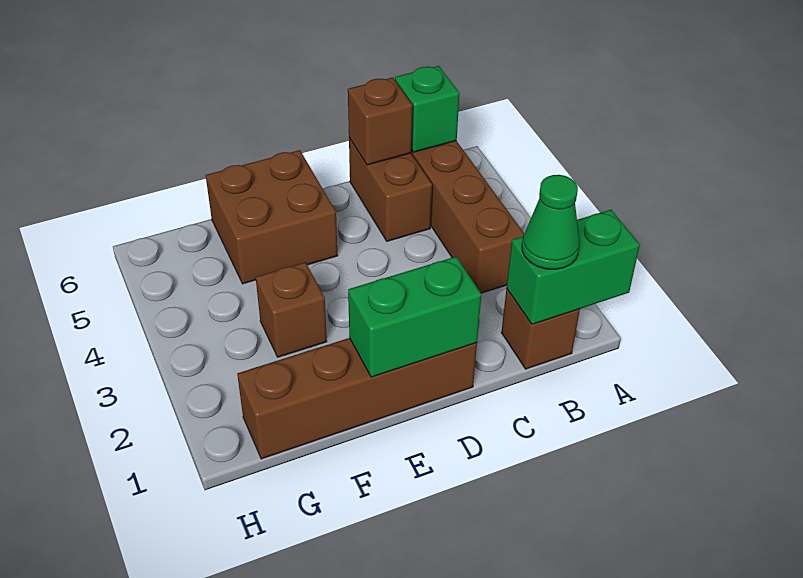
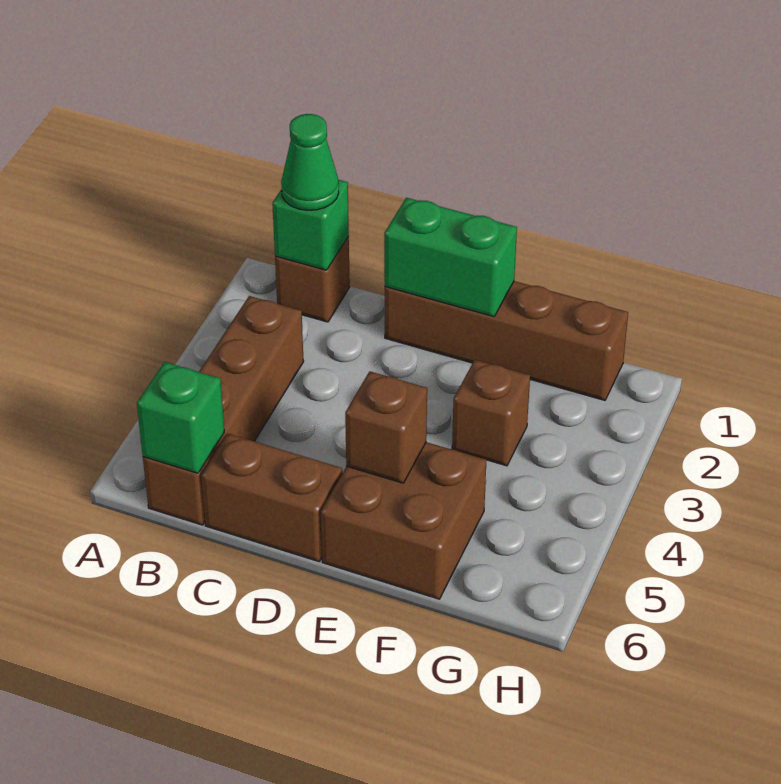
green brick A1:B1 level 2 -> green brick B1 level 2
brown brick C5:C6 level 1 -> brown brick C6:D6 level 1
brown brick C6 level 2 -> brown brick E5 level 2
· · · ·
▶ **YOUR ASSIGNMENT**:
Output the line that contains "brown brick C5:C6", followed by every later line in the listing, with no line omitted and none added.

▶ **ANSWER BELOW**:
brown brick C5:C6 level 1 -> brown brick C6:D6 level 1
brown brick C6 level 2 -> brown brick E5 level 2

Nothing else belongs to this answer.